● **Task description**
Where a picture occurs in the data, omit it, and copy all remaining data exactly.

● **Extracted data**
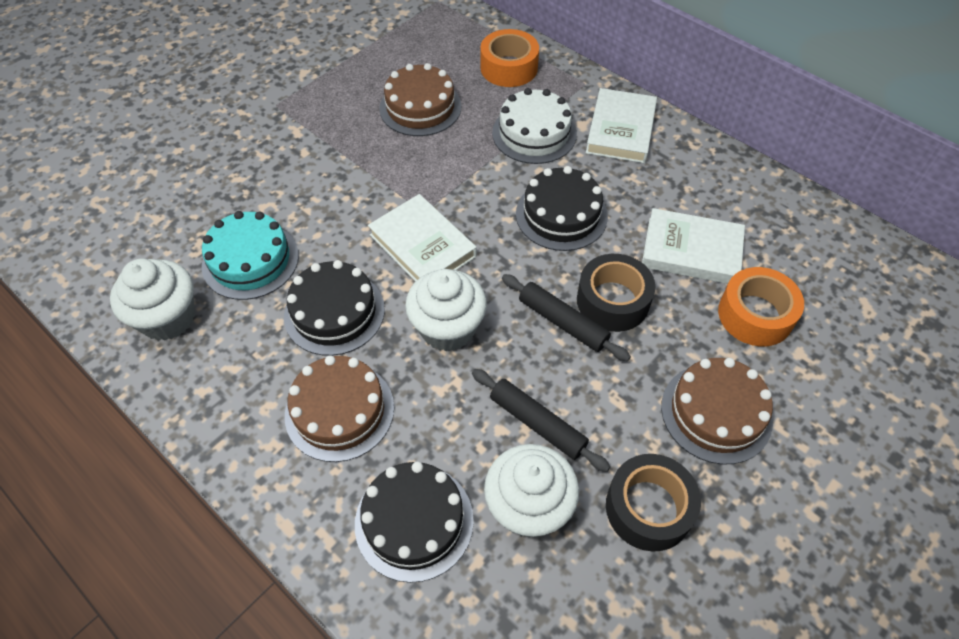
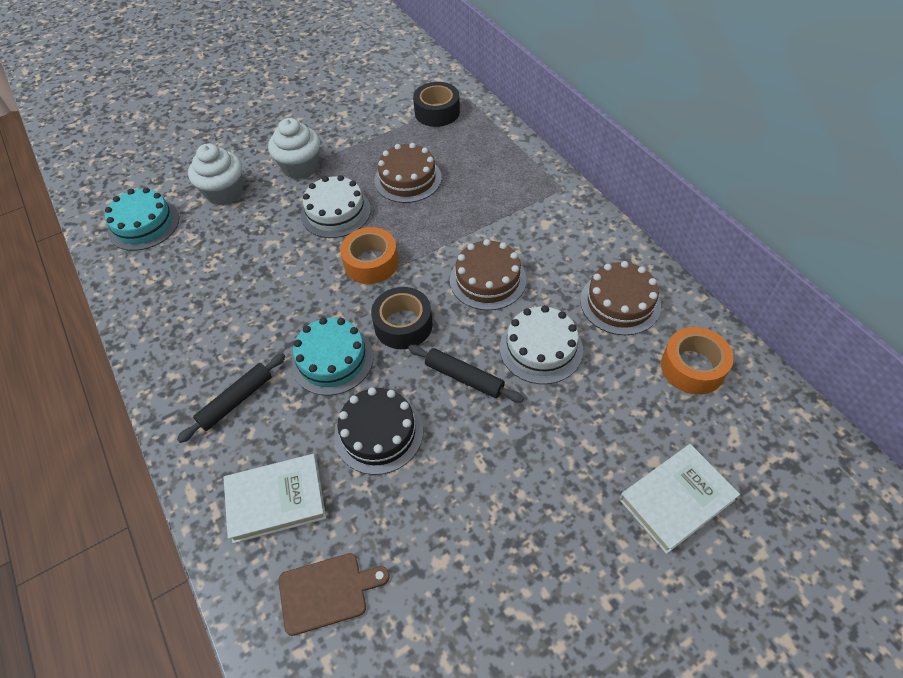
black cake: 3 -> 1
brown cutting board: 0 -> 1
turquoise cake: 1 -> 2
white book: 3 -> 2
white cake: 1 -> 2
white cupcake: 3 -> 2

● **Task output**
black cake: 3 -> 1
brown cutting board: 0 -> 1
turquoise cake: 1 -> 2
white book: 3 -> 2
white cake: 1 -> 2
white cupcake: 3 -> 2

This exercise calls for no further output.